== Assignment ==
In the records below, find the line holding "- purple_key (1100,306)" and the line holding "(1044,305) to (693,394)". Set down both, with every line between them, exactly.

(Data provided)

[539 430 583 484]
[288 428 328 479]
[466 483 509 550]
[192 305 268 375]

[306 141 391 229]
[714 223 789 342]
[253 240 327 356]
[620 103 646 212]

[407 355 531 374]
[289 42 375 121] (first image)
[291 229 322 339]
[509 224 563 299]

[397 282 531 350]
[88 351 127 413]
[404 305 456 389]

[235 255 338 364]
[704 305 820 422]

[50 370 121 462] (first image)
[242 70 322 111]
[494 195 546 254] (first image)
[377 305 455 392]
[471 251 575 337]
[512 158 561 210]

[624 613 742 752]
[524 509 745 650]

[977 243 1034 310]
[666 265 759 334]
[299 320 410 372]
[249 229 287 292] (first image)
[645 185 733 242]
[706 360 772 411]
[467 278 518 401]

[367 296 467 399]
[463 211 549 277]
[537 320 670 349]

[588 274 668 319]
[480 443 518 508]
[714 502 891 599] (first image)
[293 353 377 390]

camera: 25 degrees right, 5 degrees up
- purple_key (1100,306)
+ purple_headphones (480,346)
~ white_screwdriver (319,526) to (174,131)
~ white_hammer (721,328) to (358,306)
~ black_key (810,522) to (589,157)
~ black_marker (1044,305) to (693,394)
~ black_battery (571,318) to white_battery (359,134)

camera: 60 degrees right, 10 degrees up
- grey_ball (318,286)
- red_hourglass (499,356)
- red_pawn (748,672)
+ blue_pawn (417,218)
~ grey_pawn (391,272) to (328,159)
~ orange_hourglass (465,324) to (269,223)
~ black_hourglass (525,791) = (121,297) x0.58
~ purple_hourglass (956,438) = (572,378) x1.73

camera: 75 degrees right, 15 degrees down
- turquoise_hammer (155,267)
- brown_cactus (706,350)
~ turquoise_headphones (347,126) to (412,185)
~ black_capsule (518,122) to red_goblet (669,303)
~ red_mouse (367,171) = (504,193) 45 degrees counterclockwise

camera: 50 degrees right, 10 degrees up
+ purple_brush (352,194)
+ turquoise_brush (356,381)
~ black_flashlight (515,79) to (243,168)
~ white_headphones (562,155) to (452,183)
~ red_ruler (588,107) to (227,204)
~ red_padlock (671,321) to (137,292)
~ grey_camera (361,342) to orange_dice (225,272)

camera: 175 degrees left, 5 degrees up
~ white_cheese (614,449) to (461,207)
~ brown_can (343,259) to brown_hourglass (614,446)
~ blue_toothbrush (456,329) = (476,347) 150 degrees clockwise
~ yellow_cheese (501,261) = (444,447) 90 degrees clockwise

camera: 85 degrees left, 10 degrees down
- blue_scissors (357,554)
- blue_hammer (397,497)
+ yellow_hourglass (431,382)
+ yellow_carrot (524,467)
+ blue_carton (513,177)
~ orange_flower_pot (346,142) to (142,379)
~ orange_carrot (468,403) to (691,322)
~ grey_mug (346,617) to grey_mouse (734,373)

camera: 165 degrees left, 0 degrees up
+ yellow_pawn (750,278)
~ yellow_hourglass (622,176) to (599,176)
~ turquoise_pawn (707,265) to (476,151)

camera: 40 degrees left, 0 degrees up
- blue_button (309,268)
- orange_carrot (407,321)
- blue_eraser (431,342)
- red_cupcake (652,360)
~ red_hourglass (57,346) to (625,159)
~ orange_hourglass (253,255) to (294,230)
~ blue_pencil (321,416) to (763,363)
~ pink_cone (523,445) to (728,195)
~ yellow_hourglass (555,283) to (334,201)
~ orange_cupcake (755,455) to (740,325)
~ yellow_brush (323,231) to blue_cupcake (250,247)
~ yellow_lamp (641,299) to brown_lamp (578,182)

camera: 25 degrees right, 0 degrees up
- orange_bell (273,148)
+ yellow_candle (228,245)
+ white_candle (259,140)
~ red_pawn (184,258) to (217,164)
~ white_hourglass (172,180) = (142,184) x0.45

(End Data provided)

== Exercise answer ==
- purple_key (1100,306)
+ purple_headphones (480,346)
~ white_screwdriver (319,526) to (174,131)
~ white_hammer (721,328) to (358,306)
~ black_key (810,522) to (589,157)
~ black_marker (1044,305) to (693,394)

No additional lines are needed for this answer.